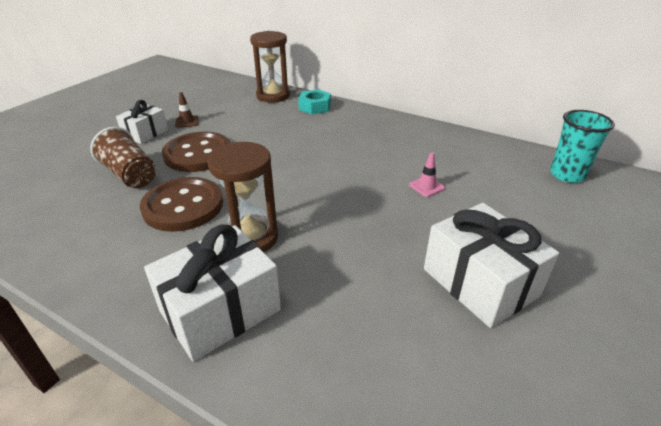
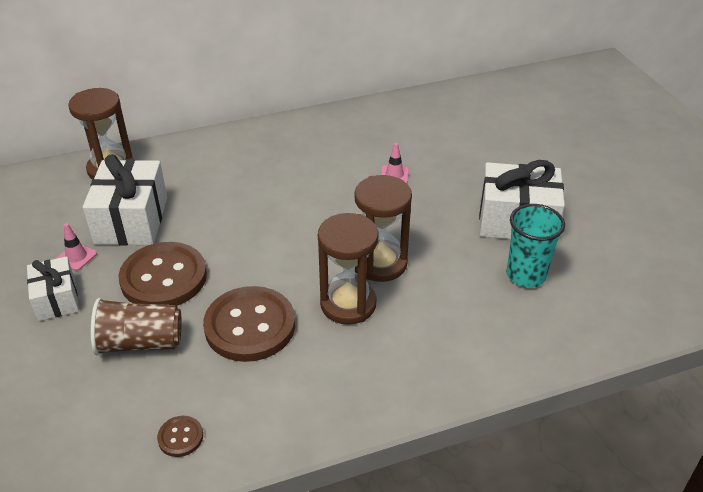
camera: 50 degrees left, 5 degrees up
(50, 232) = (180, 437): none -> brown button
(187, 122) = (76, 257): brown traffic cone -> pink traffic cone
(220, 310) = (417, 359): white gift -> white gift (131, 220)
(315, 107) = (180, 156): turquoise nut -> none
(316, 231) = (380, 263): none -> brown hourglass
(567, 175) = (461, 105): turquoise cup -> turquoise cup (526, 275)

* * *

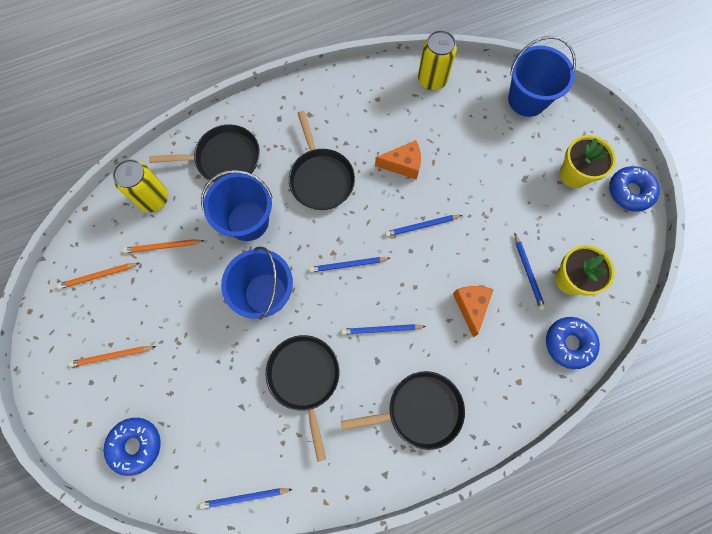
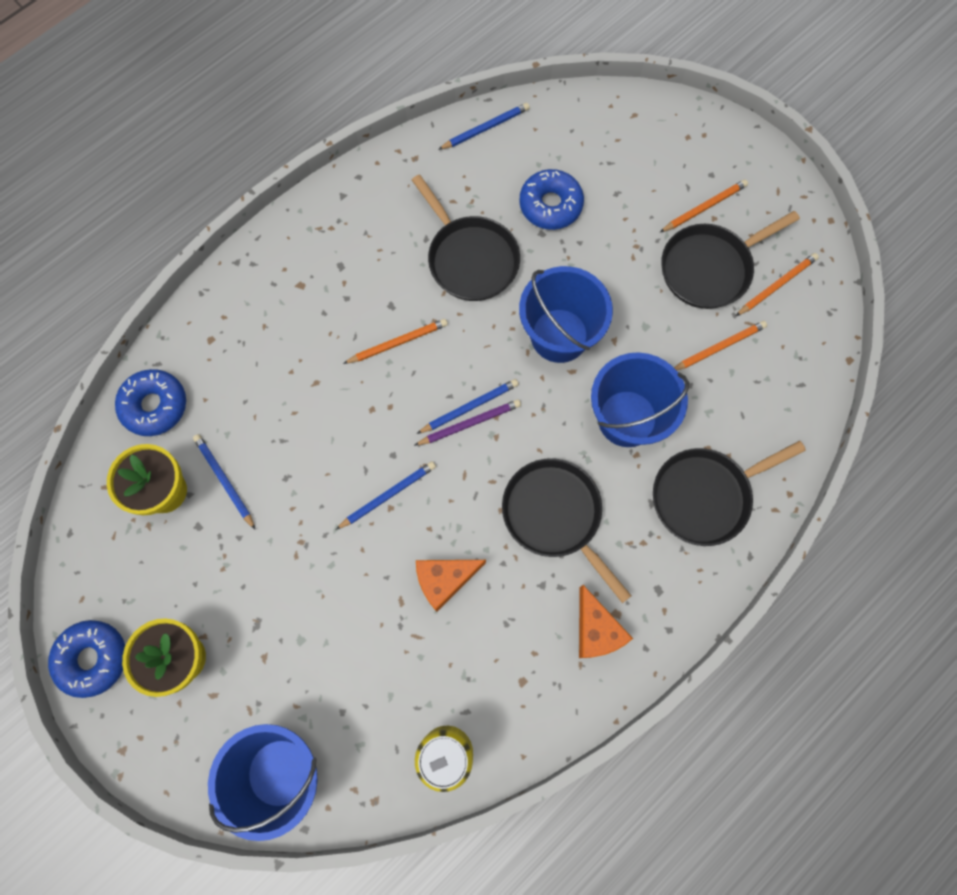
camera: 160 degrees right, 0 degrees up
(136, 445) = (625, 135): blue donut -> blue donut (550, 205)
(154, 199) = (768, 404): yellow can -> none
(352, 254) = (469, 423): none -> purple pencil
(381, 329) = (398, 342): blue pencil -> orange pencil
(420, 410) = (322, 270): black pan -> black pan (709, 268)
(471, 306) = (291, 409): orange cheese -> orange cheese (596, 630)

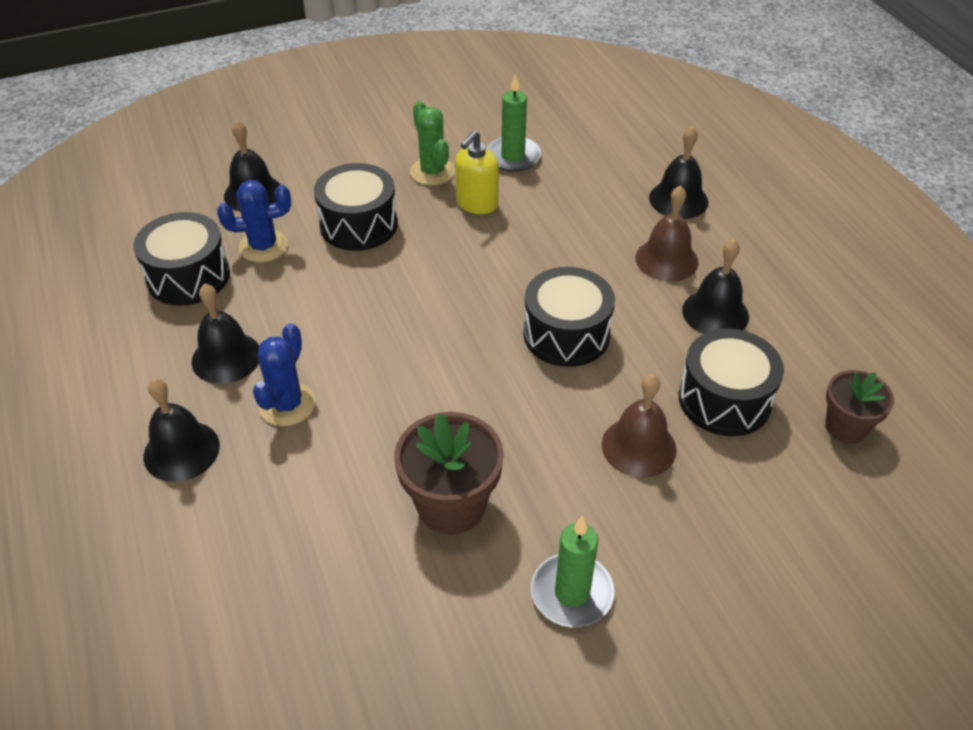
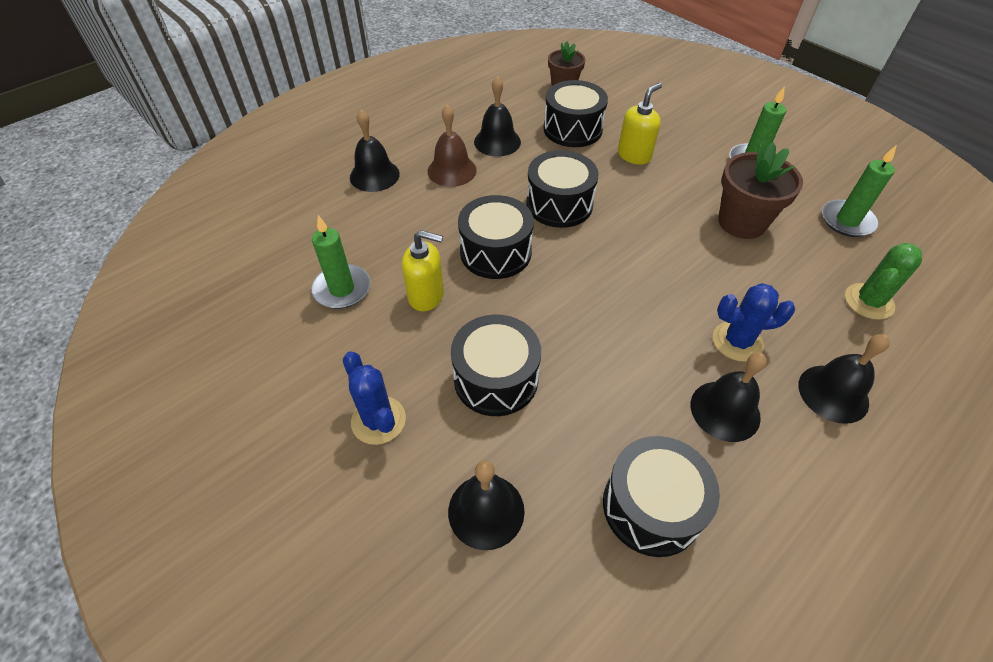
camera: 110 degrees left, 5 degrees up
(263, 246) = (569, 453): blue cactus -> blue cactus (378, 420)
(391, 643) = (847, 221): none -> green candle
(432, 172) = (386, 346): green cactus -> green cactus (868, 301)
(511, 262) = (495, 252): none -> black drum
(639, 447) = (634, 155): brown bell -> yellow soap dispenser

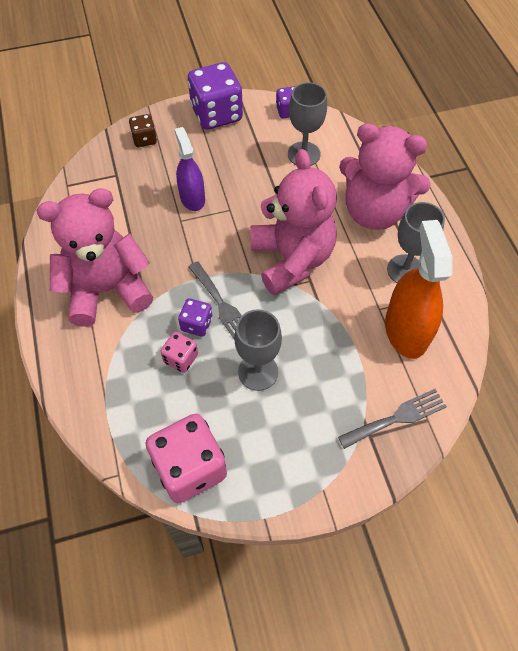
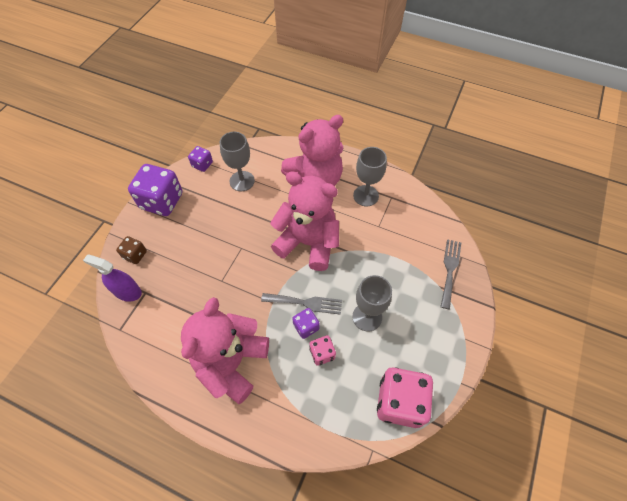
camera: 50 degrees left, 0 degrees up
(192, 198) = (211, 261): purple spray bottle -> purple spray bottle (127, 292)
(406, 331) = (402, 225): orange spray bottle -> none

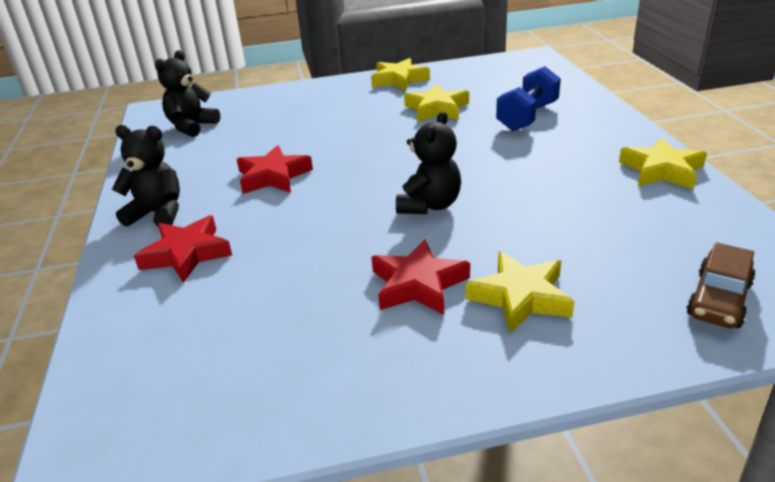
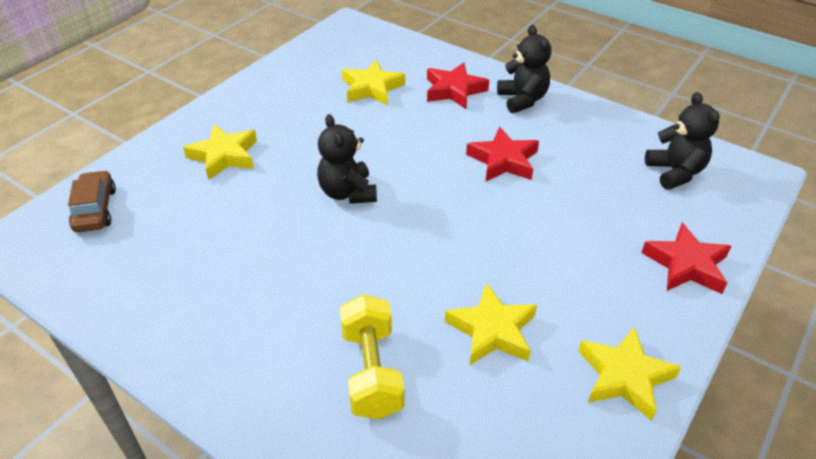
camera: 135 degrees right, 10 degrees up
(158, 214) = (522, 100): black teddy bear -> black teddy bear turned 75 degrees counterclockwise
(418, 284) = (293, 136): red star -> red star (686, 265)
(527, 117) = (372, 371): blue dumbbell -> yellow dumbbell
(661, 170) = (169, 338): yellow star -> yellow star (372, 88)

==

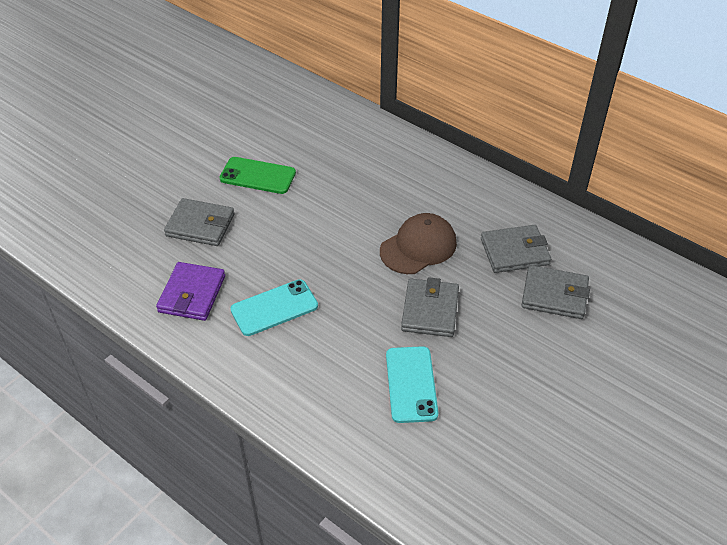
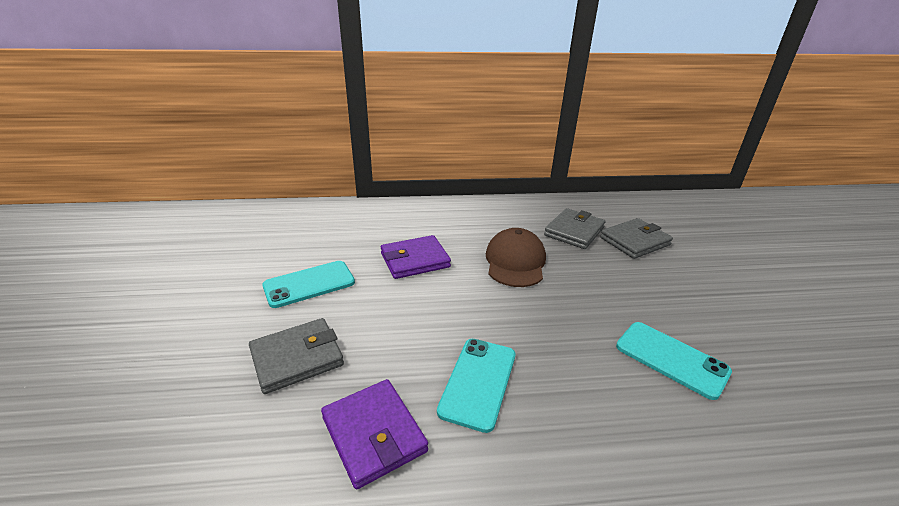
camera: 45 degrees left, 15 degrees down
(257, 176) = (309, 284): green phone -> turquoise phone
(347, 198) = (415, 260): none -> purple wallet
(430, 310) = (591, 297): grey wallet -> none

= TRY IT =
Go through the records above and, whenever a line includes the word "green", copy it.

= SOLUTION =
(391, 643) = (847, 221): none -> green candle
(432, 172) = (386, 346): green cactus -> green cactus (868, 301)
(257, 176) = (309, 284): green phone -> turquoise phone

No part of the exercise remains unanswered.